Write out, from the entries below, exactly the lines that run between the lines holding "R2: 13k (3V3, SDA) -> 3.6k (3V3, SDA)" and "U14: W25Q128 -> W25Q32", inclusive, and stop there.
### THE DATA
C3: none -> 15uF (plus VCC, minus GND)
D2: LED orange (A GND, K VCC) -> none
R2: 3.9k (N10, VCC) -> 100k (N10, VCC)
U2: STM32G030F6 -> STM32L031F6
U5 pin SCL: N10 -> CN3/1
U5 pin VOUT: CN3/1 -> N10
######
### THE DATA
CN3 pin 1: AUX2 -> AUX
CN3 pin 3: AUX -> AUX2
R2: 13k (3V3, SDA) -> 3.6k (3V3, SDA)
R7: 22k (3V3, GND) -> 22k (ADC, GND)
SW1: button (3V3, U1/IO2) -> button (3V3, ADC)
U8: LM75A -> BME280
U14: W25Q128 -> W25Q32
######
* **FINISHED EXERCISE**:
R2: 13k (3V3, SDA) -> 3.6k (3V3, SDA)
R7: 22k (3V3, GND) -> 22k (ADC, GND)
SW1: button (3V3, U1/IO2) -> button (3V3, ADC)
U8: LM75A -> BME280
U14: W25Q128 -> W25Q32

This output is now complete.